▶ **Aim of the exercise**: Given the records below, set each one down again exactly as it reads.

Extracted data Block Start

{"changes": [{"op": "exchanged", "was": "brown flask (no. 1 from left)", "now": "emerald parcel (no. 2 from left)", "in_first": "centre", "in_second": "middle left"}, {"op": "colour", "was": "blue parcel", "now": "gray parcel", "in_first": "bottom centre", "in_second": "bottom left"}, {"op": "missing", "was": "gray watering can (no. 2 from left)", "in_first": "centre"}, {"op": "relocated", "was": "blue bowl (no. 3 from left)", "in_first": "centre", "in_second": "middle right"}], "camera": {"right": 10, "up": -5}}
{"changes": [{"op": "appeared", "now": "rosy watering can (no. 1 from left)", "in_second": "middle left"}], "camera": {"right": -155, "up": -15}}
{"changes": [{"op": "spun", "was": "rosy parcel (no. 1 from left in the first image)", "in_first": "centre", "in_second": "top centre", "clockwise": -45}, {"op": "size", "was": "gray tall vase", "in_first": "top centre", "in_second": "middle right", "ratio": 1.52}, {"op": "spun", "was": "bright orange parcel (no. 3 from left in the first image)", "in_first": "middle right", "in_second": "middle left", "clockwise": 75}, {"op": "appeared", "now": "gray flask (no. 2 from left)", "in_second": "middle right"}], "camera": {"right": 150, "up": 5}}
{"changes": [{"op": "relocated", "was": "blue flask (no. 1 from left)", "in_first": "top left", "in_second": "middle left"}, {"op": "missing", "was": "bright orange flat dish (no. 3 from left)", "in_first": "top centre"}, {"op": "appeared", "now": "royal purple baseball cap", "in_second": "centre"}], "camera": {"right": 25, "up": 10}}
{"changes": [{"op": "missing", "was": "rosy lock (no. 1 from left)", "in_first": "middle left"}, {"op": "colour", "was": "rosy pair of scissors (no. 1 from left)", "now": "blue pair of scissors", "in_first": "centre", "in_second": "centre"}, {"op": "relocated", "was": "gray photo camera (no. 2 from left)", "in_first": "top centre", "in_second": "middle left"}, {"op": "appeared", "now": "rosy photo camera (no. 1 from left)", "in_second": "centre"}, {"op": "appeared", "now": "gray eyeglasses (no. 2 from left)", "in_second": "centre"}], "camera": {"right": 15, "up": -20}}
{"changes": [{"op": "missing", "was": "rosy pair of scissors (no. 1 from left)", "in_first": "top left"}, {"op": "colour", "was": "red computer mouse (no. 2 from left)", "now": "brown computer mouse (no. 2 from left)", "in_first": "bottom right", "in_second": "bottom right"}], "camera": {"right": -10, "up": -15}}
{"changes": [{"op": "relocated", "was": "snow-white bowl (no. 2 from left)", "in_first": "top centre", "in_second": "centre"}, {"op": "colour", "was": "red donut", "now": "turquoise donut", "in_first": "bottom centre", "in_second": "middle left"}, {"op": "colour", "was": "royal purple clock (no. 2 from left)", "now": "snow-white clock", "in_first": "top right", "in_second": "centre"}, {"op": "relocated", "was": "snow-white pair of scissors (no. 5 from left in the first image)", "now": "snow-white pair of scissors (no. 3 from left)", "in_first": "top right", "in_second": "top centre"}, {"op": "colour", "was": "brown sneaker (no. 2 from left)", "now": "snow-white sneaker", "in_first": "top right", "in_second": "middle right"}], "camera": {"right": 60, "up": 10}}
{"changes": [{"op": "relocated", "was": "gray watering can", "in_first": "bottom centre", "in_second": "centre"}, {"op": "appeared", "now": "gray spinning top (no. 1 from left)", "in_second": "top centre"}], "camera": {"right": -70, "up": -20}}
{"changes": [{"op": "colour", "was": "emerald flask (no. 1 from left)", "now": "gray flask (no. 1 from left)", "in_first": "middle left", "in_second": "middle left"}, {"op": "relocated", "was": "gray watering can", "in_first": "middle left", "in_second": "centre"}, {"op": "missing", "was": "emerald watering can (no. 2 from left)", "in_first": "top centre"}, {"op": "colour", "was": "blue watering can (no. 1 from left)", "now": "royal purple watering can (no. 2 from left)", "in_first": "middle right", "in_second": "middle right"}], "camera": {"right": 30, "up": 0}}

Extracted data Block End

▶ **Exercise response**:
{"changes": [{"op": "exchanged", "was": "brown flask (no. 1 from left)", "now": "emerald parcel (no. 2 from left)", "in_first": "centre", "in_second": "middle left"}, {"op": "colour", "was": "blue parcel", "now": "gray parcel", "in_first": "bottom centre", "in_second": "bottom left"}, {"op": "missing", "was": "gray watering can (no. 2 from left)", "in_first": "centre"}, {"op": "relocated", "was": "blue bowl (no. 3 from left)", "in_first": "centre", "in_second": "middle right"}], "camera": {"right": 10, "up": -5}}
{"changes": [{"op": "appeared", "now": "rosy watering can (no. 1 from left)", "in_second": "middle left"}], "camera": {"right": -155, "up": -15}}
{"changes": [{"op": "spun", "was": "rosy parcel (no. 1 from left in the first image)", "in_first": "centre", "in_second": "top centre", "clockwise": -45}, {"op": "size", "was": "gray tall vase", "in_first": "top centre", "in_second": "middle right", "ratio": 1.52}, {"op": "spun", "was": "bright orange parcel (no. 3 from left in the first image)", "in_first": "middle right", "in_second": "middle left", "clockwise": 75}, {"op": "appeared", "now": "gray flask (no. 2 from left)", "in_second": "middle right"}], "camera": {"right": 150, "up": 5}}
{"changes": [{"op": "relocated", "was": "blue flask (no. 1 from left)", "in_first": "top left", "in_second": "middle left"}, {"op": "missing", "was": "bright orange flat dish (no. 3 from left)", "in_first": "top centre"}, {"op": "appeared", "now": "royal purple baseball cap", "in_second": "centre"}], "camera": {"right": 25, "up": 10}}
{"changes": [{"op": "missing", "was": "rosy lock (no. 1 from left)", "in_first": "middle left"}, {"op": "colour", "was": "rosy pair of scissors (no. 1 from left)", "now": "blue pair of scissors", "in_first": "centre", "in_second": "centre"}, {"op": "relocated", "was": "gray photo camera (no. 2 from left)", "in_first": "top centre", "in_second": "middle left"}, {"op": "appeared", "now": "rosy photo camera (no. 1 from left)", "in_second": "centre"}, {"op": "appeared", "now": "gray eyeglasses (no. 2 from left)", "in_second": "centre"}], "camera": {"right": 15, "up": -20}}
{"changes": [{"op": "missing", "was": "rosy pair of scissors (no. 1 from left)", "in_first": "top left"}, {"op": "colour", "was": "red computer mouse (no. 2 from left)", "now": "brown computer mouse (no. 2 from left)", "in_first": "bottom right", "in_second": "bottom right"}], "camera": {"right": -10, "up": -15}}
{"changes": [{"op": "relocated", "was": "snow-white bowl (no. 2 from left)", "in_first": "top centre", "in_second": "centre"}, {"op": "colour", "was": "red donut", "now": "turquoise donut", "in_first": "bottom centre", "in_second": "middle left"}, {"op": "colour", "was": "royal purple clock (no. 2 from left)", "now": "snow-white clock", "in_first": "top right", "in_second": "centre"}, {"op": "relocated", "was": "snow-white pair of scissors (no. 5 from left in the first image)", "now": "snow-white pair of scissors (no. 3 from left)", "in_first": "top right", "in_second": "top centre"}, {"op": "colour", "was": "brown sneaker (no. 2 from left)", "now": "snow-white sneaker", "in_first": "top right", "in_second": "middle right"}], "camera": {"right": 60, "up": 10}}
{"changes": [{"op": "relocated", "was": "gray watering can", "in_first": "bottom centre", "in_second": "centre"}, {"op": "appeared", "now": "gray spinning top (no. 1 from left)", "in_second": "top centre"}], "camera": {"right": -70, "up": -20}}
{"changes": [{"op": "colour", "was": "emerald flask (no. 1 from left)", "now": "gray flask (no. 1 from left)", "in_first": "middle left", "in_second": "middle left"}, {"op": "relocated", "was": "gray watering can", "in_first": "middle left", "in_second": "centre"}, {"op": "missing", "was": "emerald watering can (no. 2 from left)", "in_first": "top centre"}, {"op": "colour", "was": "blue watering can (no. 1 from left)", "now": "royal purple watering can (no. 2 from left)", "in_first": "middle right", "in_second": "middle right"}], "camera": {"right": 30, "up": 0}}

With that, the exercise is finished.